**Exercise goal:**
Return the data word for word. Pictures are to be omitted.

**Input data:**
┌────────

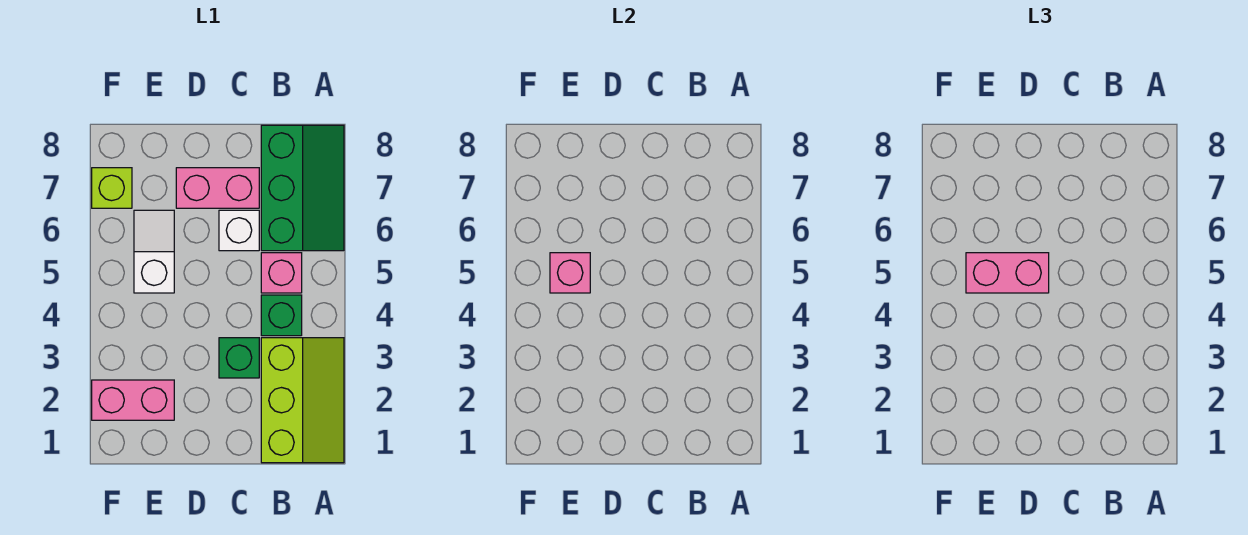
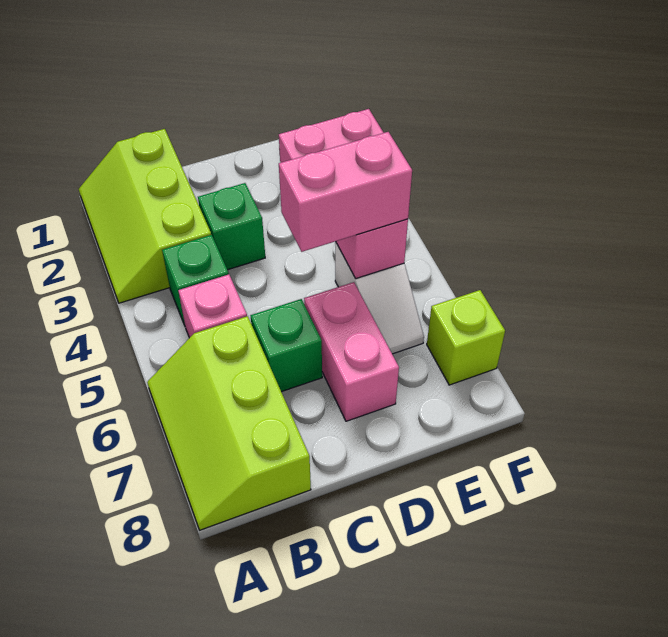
green slope A6:B8 level 1 top B -> lime slope A6:B8 level 1 top B
white brick C6 level 1 -> green brick C6 level 1
pink brick C7:D7 level 1 -> pink brick D6:D7 level 1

└────────

**Task answer:**
green slope A6:B8 level 1 top B -> lime slope A6:B8 level 1 top B
white brick C6 level 1 -> green brick C6 level 1
pink brick C7:D7 level 1 -> pink brick D6:D7 level 1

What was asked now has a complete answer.